* Work order: All of the data below should come back exactly as written, minus its images.

↓

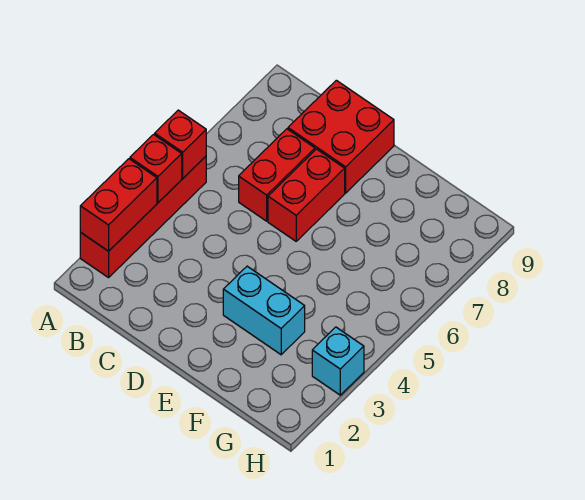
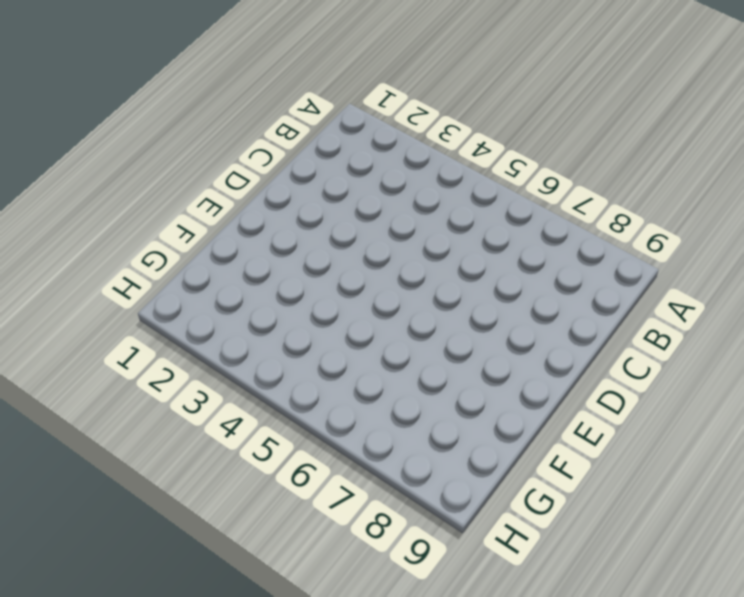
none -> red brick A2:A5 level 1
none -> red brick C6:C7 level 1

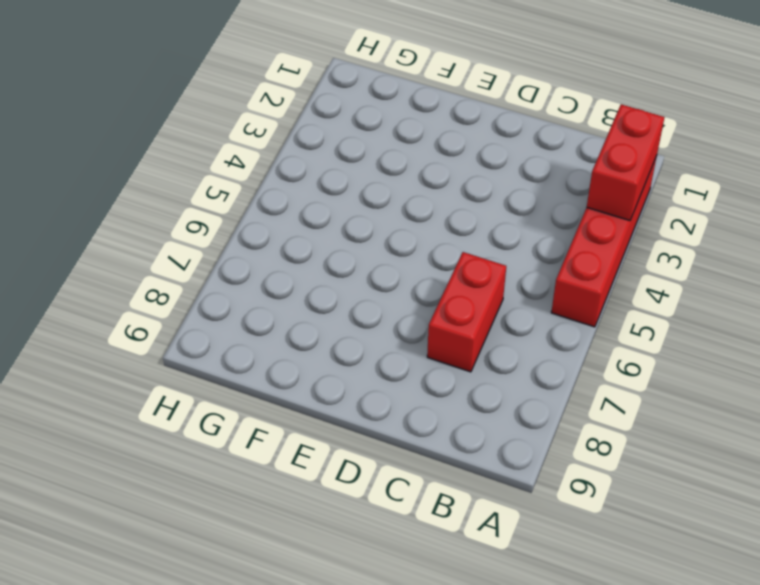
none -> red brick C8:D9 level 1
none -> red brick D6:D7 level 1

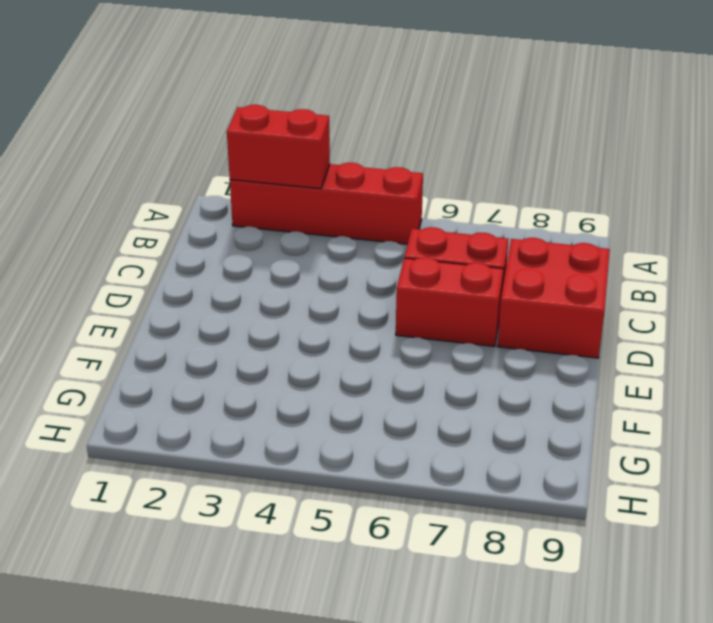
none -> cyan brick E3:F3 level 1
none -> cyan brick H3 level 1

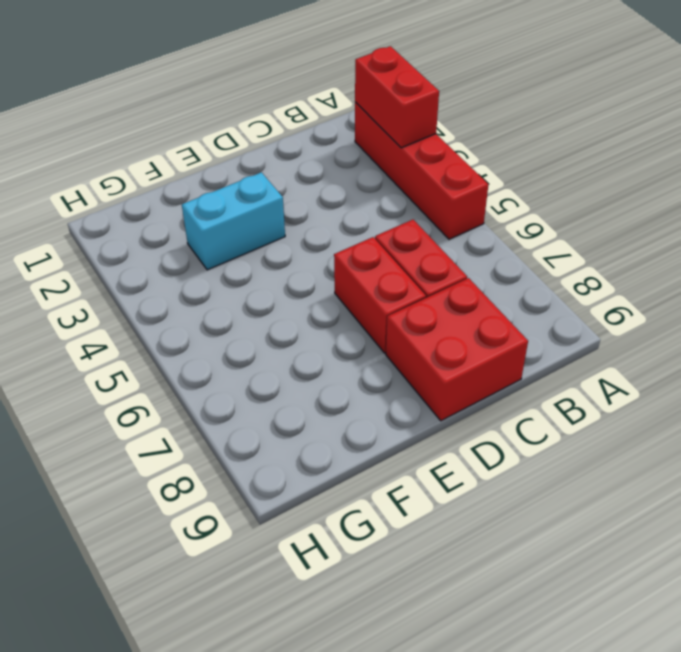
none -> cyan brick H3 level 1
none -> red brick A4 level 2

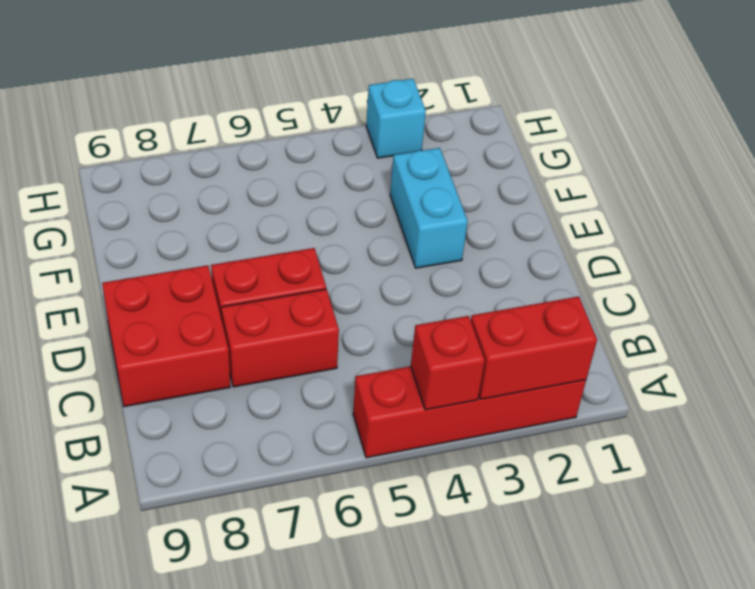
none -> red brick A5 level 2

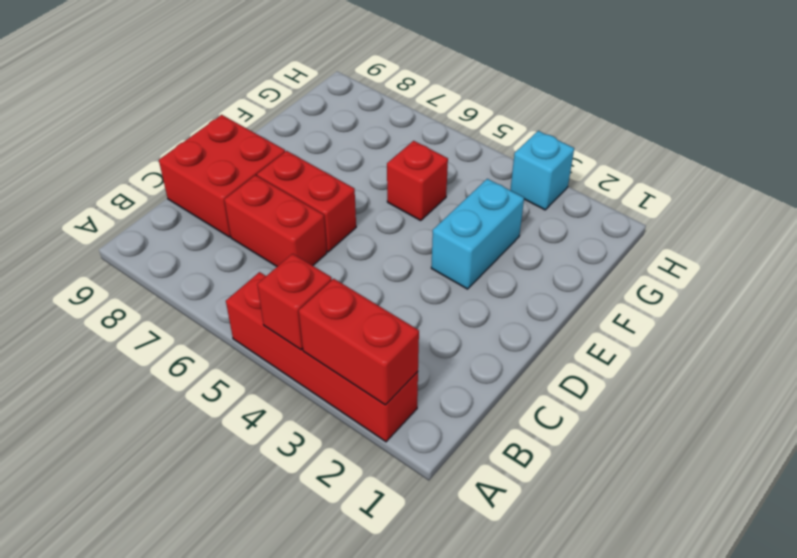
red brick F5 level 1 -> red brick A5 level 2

↑

* Answer to this exercise:
none -> red brick A2:A5 level 1
none -> red brick C6:C7 level 1

none -> red brick C8:D9 level 1
none -> red brick D6:D7 level 1

none -> cyan brick E3:F3 level 1
none -> cyan brick H3 level 1

none -> cyan brick H3 level 1
none -> red brick A4 level 2

none -> red brick A5 level 2

red brick F5 level 1 -> red brick A5 level 2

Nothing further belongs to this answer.